• _Exercise instructions_:
Replace "zero-indexed" with "0-based" everywhere in the rows below. Keep everything else the same.

[Dataset records]
= = = = =

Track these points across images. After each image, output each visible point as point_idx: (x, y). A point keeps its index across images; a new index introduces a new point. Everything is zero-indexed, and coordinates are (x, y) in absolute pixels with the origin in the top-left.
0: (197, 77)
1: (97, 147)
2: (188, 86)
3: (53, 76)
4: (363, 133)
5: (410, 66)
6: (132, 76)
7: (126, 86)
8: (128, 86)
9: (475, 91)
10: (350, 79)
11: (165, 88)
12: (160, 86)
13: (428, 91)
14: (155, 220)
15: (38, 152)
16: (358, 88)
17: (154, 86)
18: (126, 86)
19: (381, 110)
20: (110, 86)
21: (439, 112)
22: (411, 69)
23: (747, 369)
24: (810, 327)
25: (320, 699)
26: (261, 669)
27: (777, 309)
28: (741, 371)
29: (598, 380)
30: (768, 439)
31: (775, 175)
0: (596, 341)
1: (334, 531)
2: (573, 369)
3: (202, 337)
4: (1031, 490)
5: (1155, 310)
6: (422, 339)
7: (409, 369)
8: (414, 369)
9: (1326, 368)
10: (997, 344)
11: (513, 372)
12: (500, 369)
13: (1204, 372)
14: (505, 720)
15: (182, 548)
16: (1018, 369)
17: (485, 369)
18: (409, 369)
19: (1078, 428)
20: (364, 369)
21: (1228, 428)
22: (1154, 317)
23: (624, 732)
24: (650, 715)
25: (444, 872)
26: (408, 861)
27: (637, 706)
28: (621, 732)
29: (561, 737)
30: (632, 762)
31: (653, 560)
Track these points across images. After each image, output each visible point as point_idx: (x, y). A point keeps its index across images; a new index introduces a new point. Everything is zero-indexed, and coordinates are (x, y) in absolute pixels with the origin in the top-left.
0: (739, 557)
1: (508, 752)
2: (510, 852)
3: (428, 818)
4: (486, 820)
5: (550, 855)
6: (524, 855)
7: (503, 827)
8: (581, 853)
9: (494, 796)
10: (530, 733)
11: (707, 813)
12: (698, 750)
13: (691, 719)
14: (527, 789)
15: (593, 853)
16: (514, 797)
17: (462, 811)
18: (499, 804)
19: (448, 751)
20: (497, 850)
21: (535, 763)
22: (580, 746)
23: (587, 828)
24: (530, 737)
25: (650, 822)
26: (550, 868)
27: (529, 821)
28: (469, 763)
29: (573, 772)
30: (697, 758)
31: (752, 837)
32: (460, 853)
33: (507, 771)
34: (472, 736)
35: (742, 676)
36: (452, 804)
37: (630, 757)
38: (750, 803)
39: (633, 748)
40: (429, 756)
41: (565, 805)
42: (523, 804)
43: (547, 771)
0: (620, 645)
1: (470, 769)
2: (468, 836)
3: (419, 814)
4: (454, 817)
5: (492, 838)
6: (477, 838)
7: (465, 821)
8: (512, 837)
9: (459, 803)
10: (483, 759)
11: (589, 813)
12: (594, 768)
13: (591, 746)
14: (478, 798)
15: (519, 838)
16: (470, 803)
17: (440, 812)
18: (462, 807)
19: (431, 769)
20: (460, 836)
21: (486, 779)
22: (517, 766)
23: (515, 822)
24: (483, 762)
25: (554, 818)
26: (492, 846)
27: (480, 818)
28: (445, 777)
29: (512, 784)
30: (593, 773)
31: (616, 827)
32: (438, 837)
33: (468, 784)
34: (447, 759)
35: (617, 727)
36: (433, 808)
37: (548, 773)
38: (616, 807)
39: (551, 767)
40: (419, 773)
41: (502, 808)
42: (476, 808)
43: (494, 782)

= = = = =

• _Solution to the exercise_:
Track these points across images. After each image, output each visible point as point_idx: (x, y). A point keeps its index across images; a new index introduces a new point. Everything is 0-based, and coordinates are (x, y) in absolute pixels with the origin in the top-left.
0: (197, 77)
1: (97, 147)
2: (188, 86)
3: (53, 76)
4: (363, 133)
5: (410, 66)
6: (132, 76)
7: (126, 86)
8: (128, 86)
9: (475, 91)
10: (350, 79)
11: (165, 88)
12: (160, 86)
13: (428, 91)
14: (155, 220)
15: (38, 152)
16: (358, 88)
17: (154, 86)
18: (126, 86)
19: (381, 110)
20: (110, 86)
21: (439, 112)
22: (411, 69)
23: (747, 369)
24: (810, 327)
25: (320, 699)
26: (261, 669)
27: (777, 309)
28: (741, 371)
29: (598, 380)
30: (768, 439)
31: (775, 175)
0: (596, 341)
1: (334, 531)
2: (573, 369)
3: (202, 337)
4: (1031, 490)
5: (1155, 310)
6: (422, 339)
7: (409, 369)
8: (414, 369)
9: (1326, 368)
10: (997, 344)
11: (513, 372)
12: (500, 369)
13: (1204, 372)
14: (505, 720)
15: (182, 548)
16: (1018, 369)
17: (485, 369)
18: (409, 369)
19: (1078, 428)
20: (364, 369)
21: (1228, 428)
22: (1154, 317)
23: (624, 732)
24: (650, 715)
25: (444, 872)
26: (408, 861)
27: (637, 706)
28: (621, 732)
29: (561, 737)
30: (632, 762)
31: (653, 560)
Track these points across images. After each image, output each visible point as point_idx: (x, y). A point keeps its index across images; a new index introduces a new point. Everything is 0-based, and coordinates are (x, y) in absolute pixels with the origin in the top-left.
0: (739, 557)
1: (508, 752)
2: (510, 852)
3: (428, 818)
4: (486, 820)
5: (550, 855)
6: (524, 855)
7: (503, 827)
8: (581, 853)
9: (494, 796)
10: (530, 733)
11: (707, 813)
12: (698, 750)
13: (691, 719)
14: (527, 789)
15: (593, 853)
16: (514, 797)
17: (462, 811)
18: (499, 804)
19: (448, 751)
20: (497, 850)
21: (535, 763)
22: (580, 746)
23: (587, 828)
24: (530, 737)
25: (650, 822)
26: (550, 868)
27: (529, 821)
28: (469, 763)
29: (573, 772)
30: (697, 758)
31: (752, 837)
32: (460, 853)
33: (507, 771)
34: (472, 736)
35: (742, 676)
36: (452, 804)
37: (630, 757)
38: (750, 803)
39: (633, 748)
40: (429, 756)
41: (565, 805)
42: (523, 804)
43: (547, 771)
0: (620, 645)
1: (470, 769)
2: (468, 836)
3: (419, 814)
4: (454, 817)
5: (492, 838)
6: (477, 838)
7: (465, 821)
8: (512, 837)
9: (459, 803)
10: (483, 759)
11: (589, 813)
12: (594, 768)
13: (591, 746)
14: (478, 798)
15: (519, 838)
16: (470, 803)
17: (440, 812)
18: (462, 807)
19: (431, 769)
20: (460, 836)
21: (486, 779)
22: (517, 766)
23: (515, 822)
24: (483, 762)
25: (554, 818)
26: (492, 846)
27: (480, 818)
28: (445, 777)
29: (512, 784)
30: (593, 773)
31: (616, 827)
32: (438, 837)
33: (468, 784)
34: (447, 759)
35: (617, 727)
36: (433, 808)
37: (548, 773)
38: (616, 807)
39: (551, 767)
40: (419, 773)
41: (502, 808)
42: (476, 808)
43: (494, 782)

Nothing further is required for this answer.